**Assigned task**: Please copy each line of the listing below in which the word "turquoise" appears.
BEGIN Records for processing
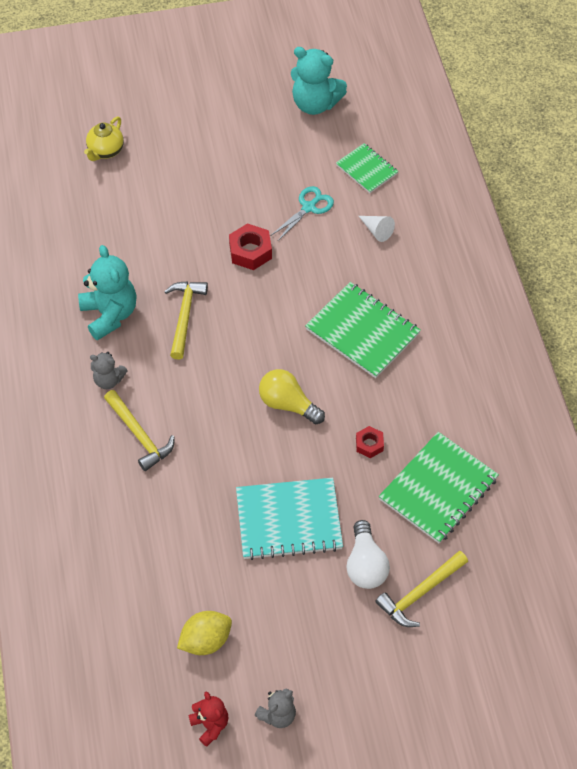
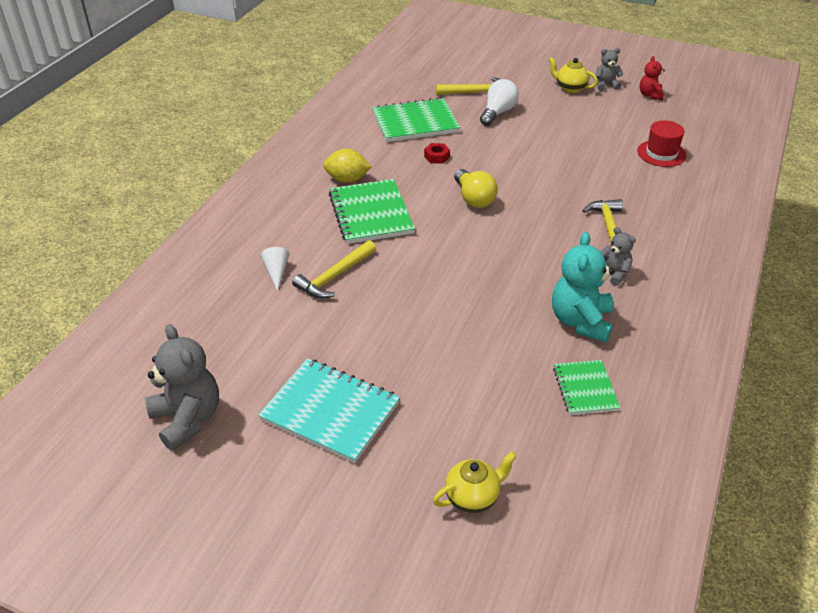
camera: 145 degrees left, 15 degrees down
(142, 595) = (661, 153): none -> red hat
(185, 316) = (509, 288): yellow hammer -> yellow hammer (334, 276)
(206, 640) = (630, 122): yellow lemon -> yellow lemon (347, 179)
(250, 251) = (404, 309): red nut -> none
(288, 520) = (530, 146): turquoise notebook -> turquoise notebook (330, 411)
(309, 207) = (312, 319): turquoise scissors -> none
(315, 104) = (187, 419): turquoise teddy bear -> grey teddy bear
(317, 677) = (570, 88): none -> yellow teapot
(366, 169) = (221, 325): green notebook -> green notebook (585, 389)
END Records for processing
BEGIN Records for processing
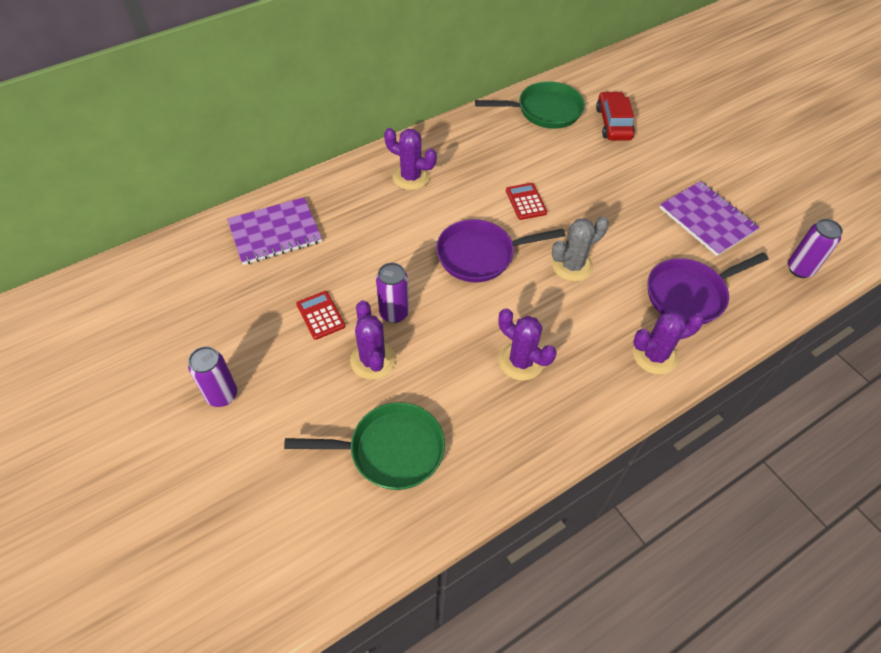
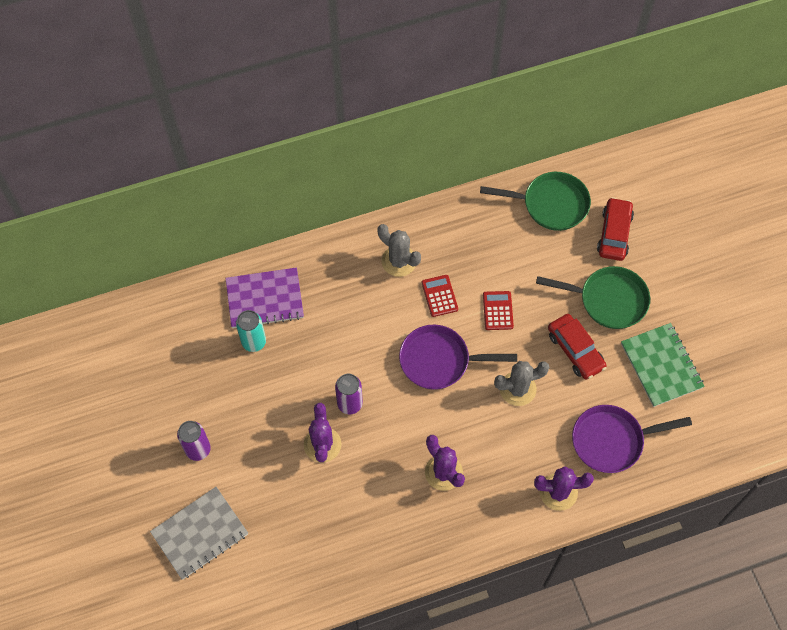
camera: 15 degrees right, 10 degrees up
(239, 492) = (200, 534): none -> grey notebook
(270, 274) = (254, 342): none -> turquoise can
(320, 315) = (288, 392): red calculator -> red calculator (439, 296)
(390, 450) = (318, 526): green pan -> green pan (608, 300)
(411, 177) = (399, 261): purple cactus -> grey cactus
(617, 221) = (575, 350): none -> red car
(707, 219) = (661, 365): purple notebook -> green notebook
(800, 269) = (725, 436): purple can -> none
END Records for processing
BEGIN Records for processing
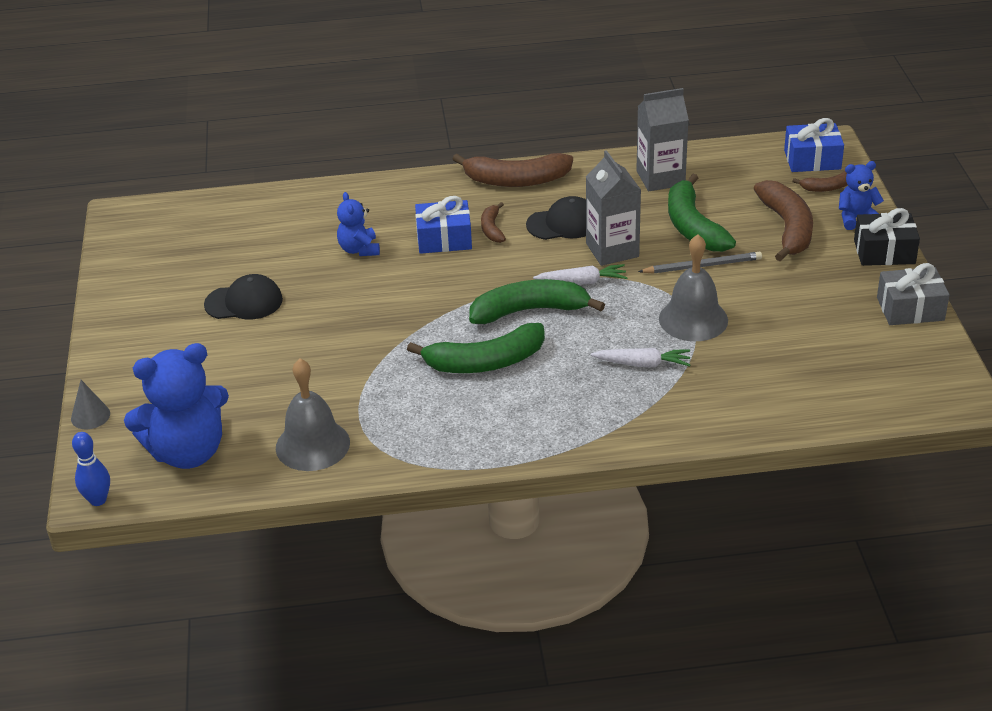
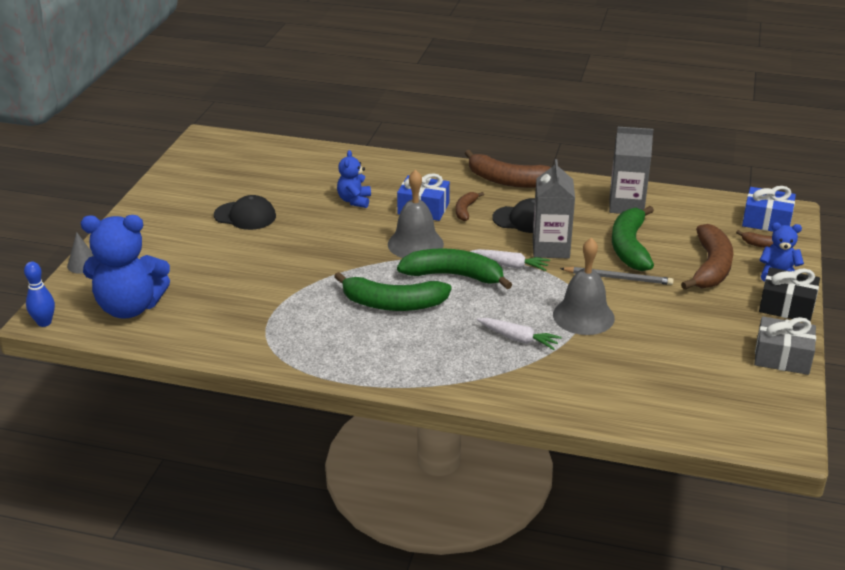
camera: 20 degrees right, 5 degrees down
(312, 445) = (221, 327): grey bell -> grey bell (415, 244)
END Records for processing
**Output below**:
(288, 520) = (530, 146): turquoise notebook -> turquoise notebook (330, 411)
(309, 207) = (312, 319): turquoise scissors -> none
(315, 104) = (187, 419): turquoise teddy bear -> grey teddy bear
(270, 274) = (254, 342): none -> turquoise can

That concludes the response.